WHAT NEEDS TO BE DONE:
An exact copy of all records is expected, minus the images.

MATERIAL FOR THE TASK:

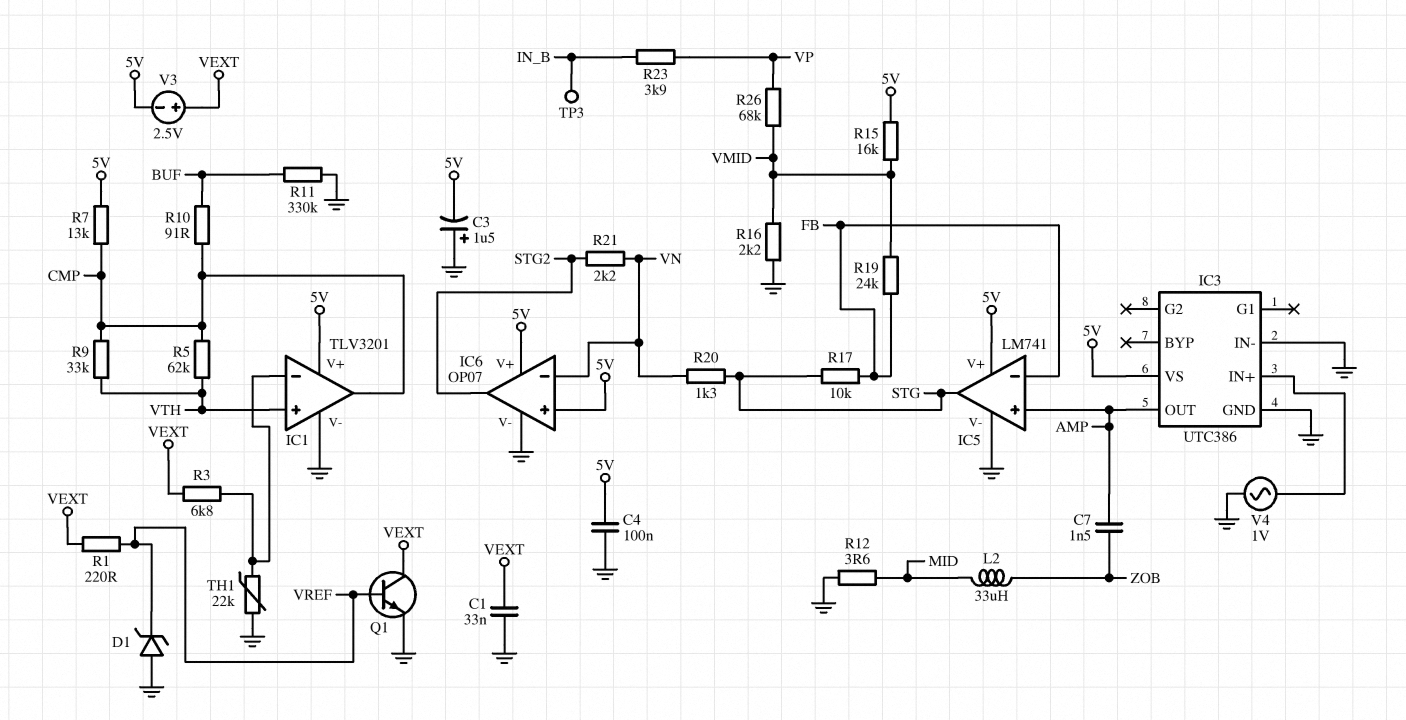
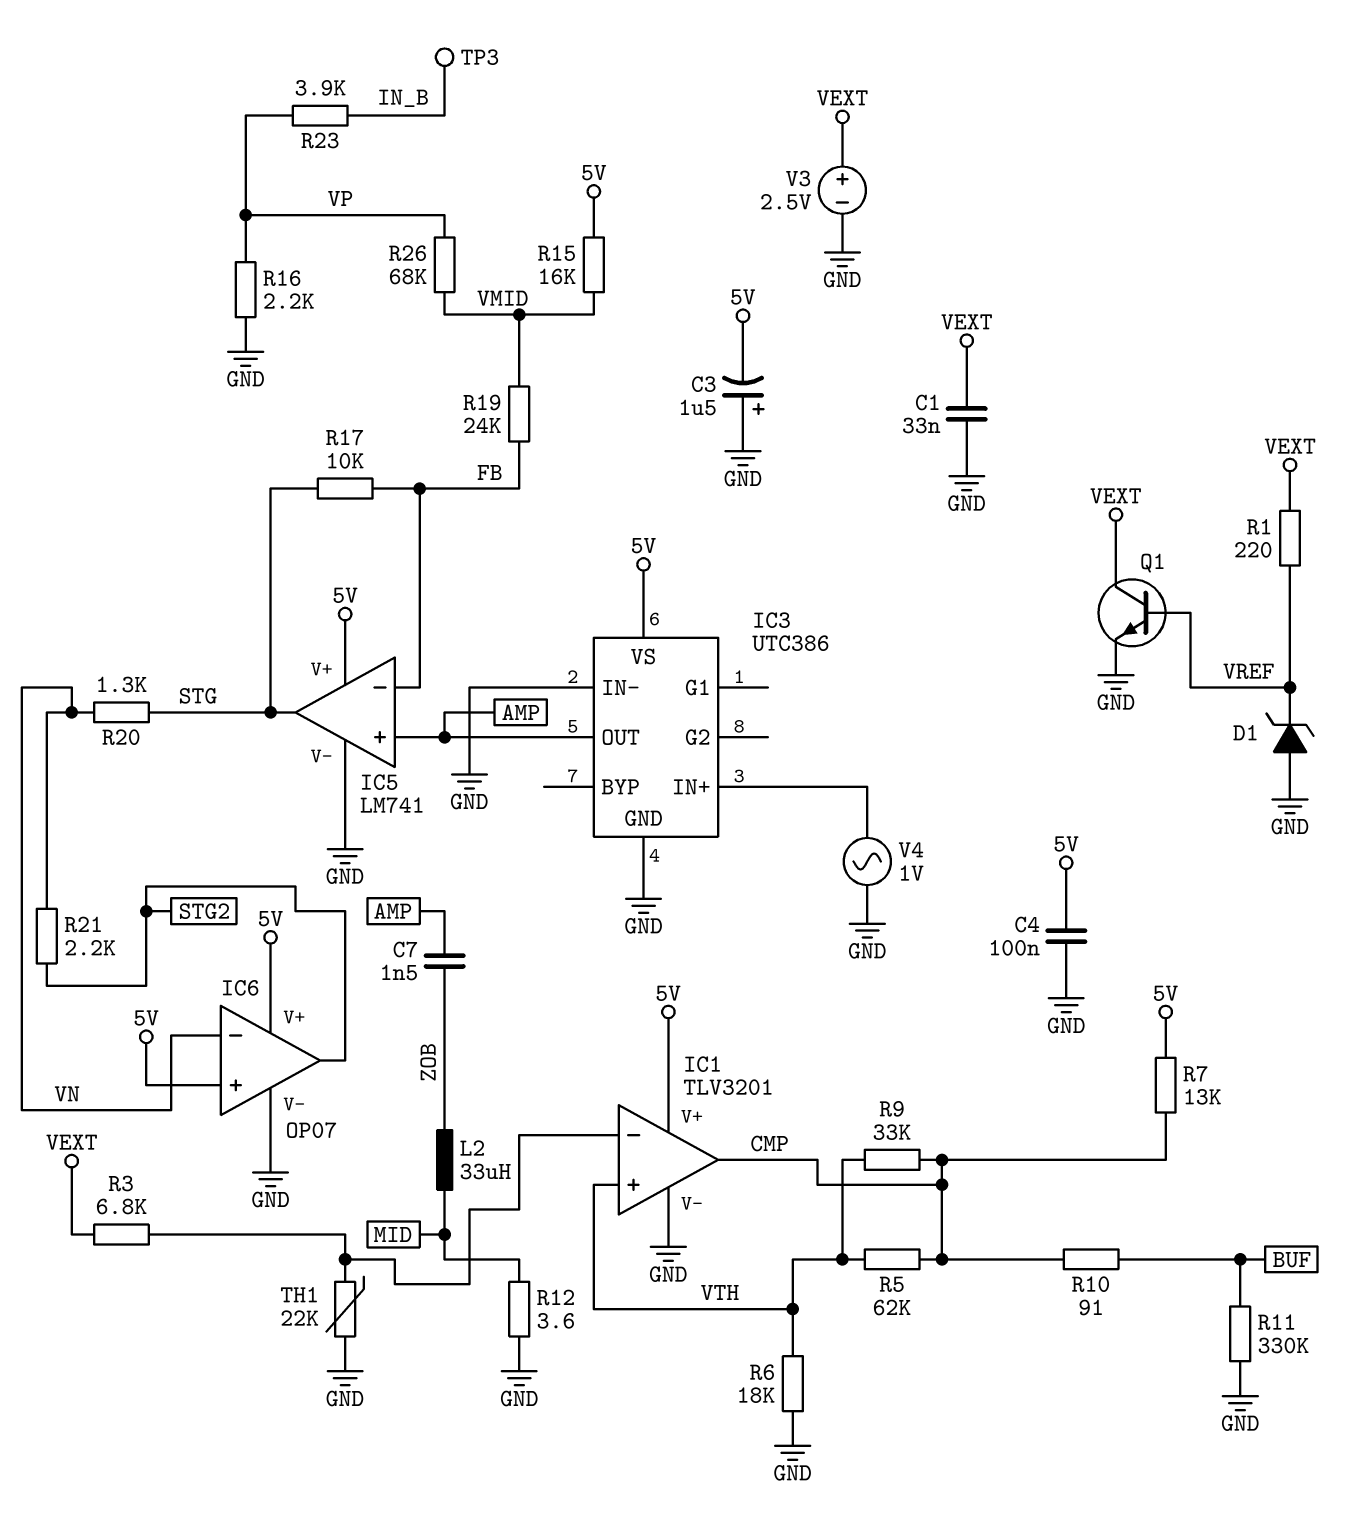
R6: none -> 18k (GND, VTH)
R16: 2.2k (GND, VMID) -> 2.2k (GND, VP)
V3: 2.5V (plus VEXT, minus 5V) -> 2.5V (plus VEXT, minus GND)

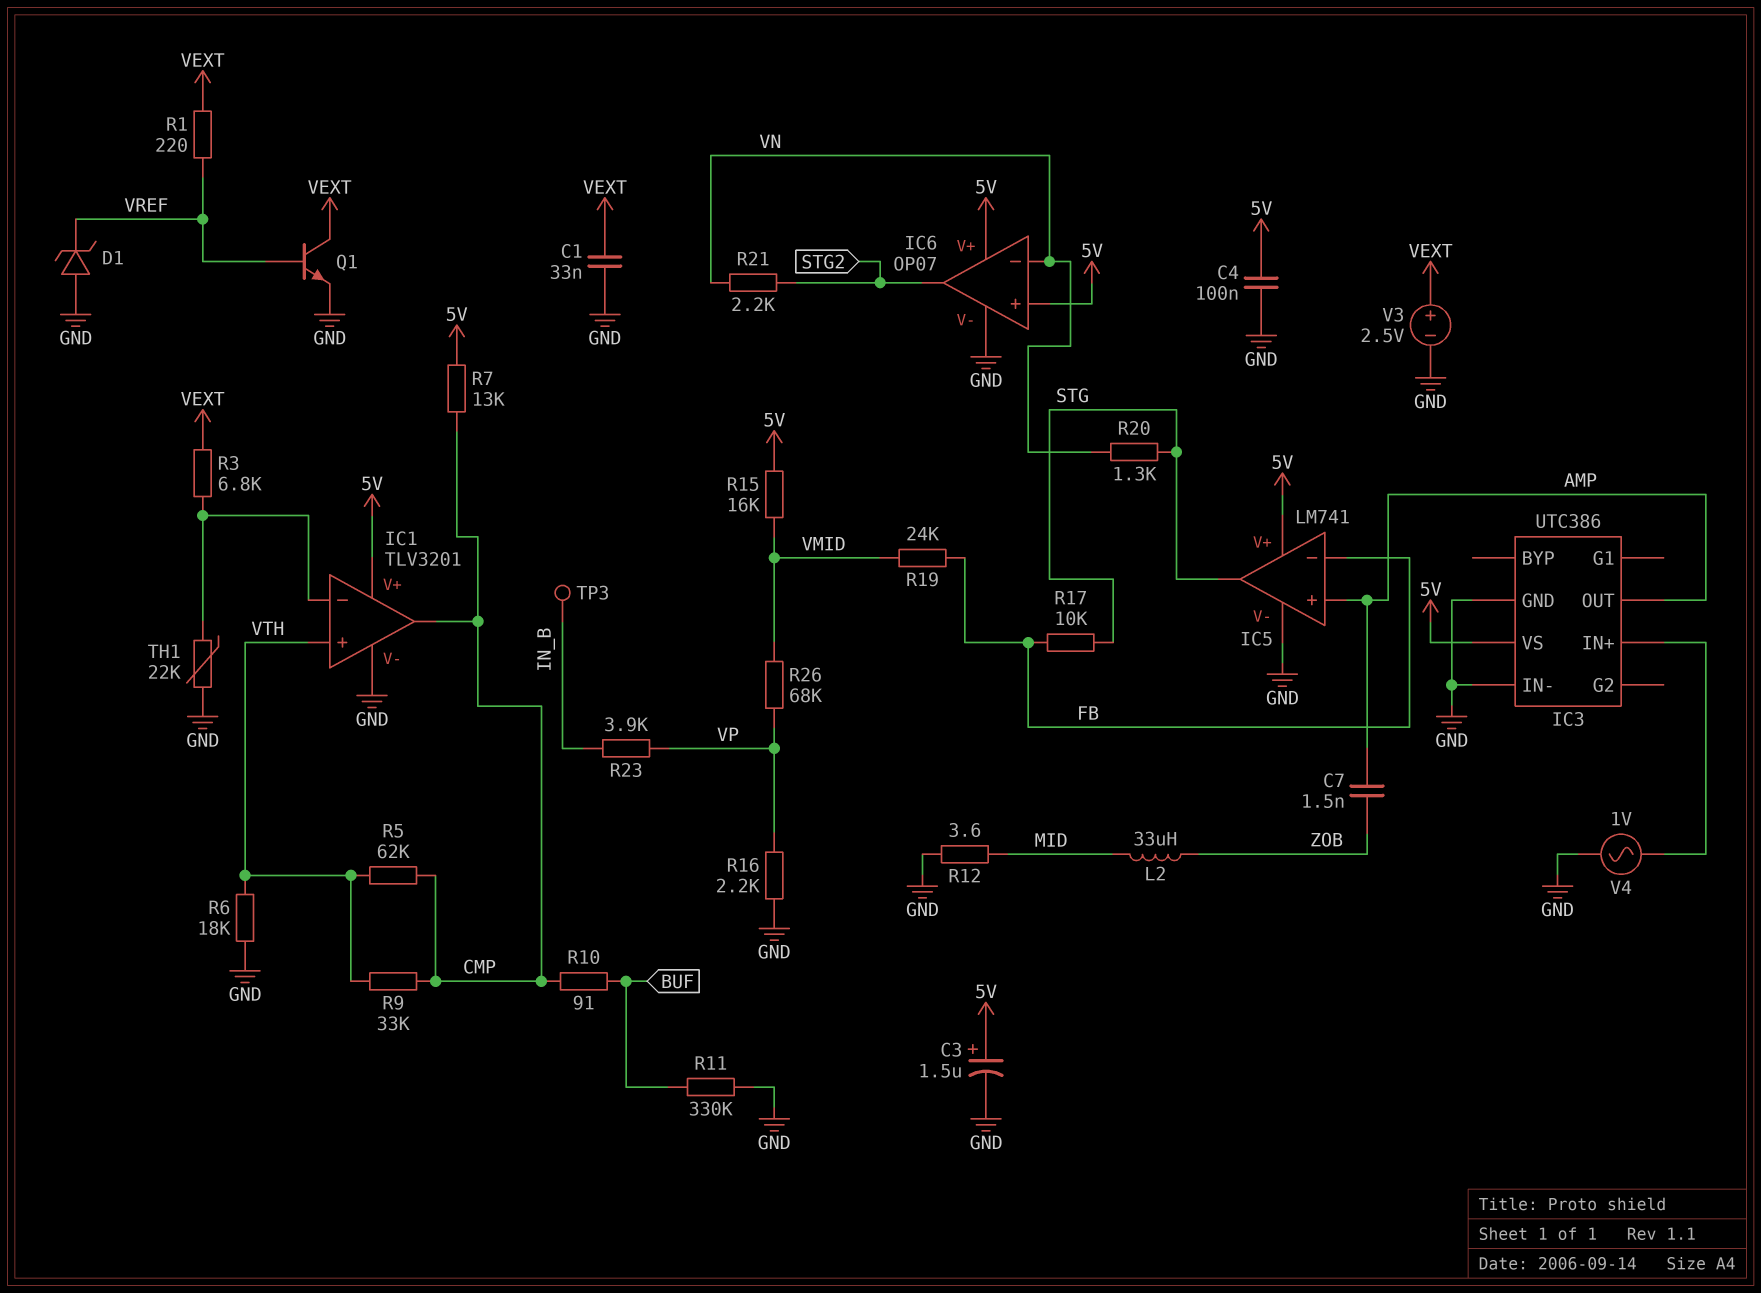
C3: 1.5uF (plus GND, minus 5V) -> 1.5uF (plus 5V, minus GND)

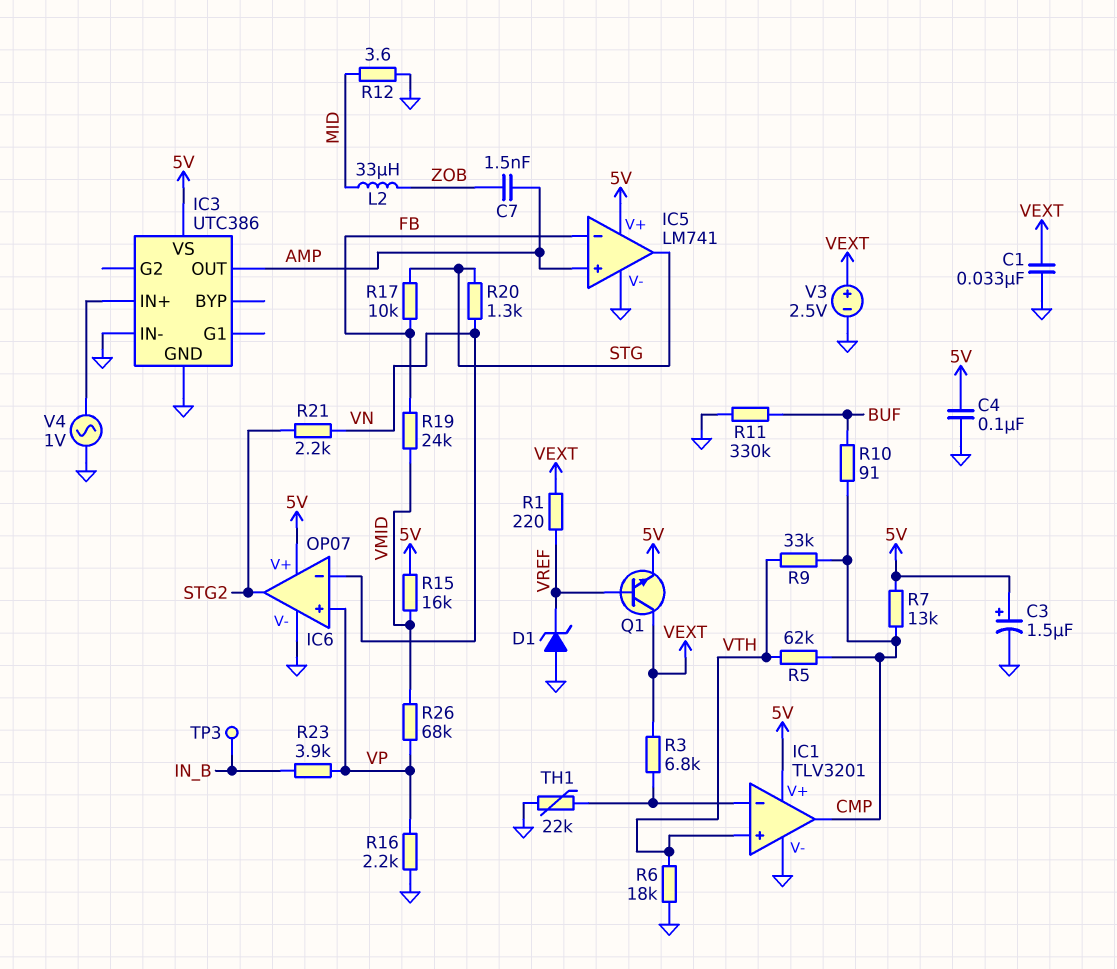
IC6 pin in+: 5V -> VP
Q1: NPN (B VREF, C VEXT, E GND) -> NPN (B VREF, C VEXT, E 5V)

RESPONSE:
R6: none -> 18k (GND, VTH)
R16: 2.2k (GND, VMID) -> 2.2k (GND, VP)
V3: 2.5V (plus VEXT, minus 5V) -> 2.5V (plus VEXT, minus GND)

C3: 1.5uF (plus GND, minus 5V) -> 1.5uF (plus 5V, minus GND)

IC6 pin in+: 5V -> VP
Q1: NPN (B VREF, C VEXT, E GND) -> NPN (B VREF, C VEXT, E 5V)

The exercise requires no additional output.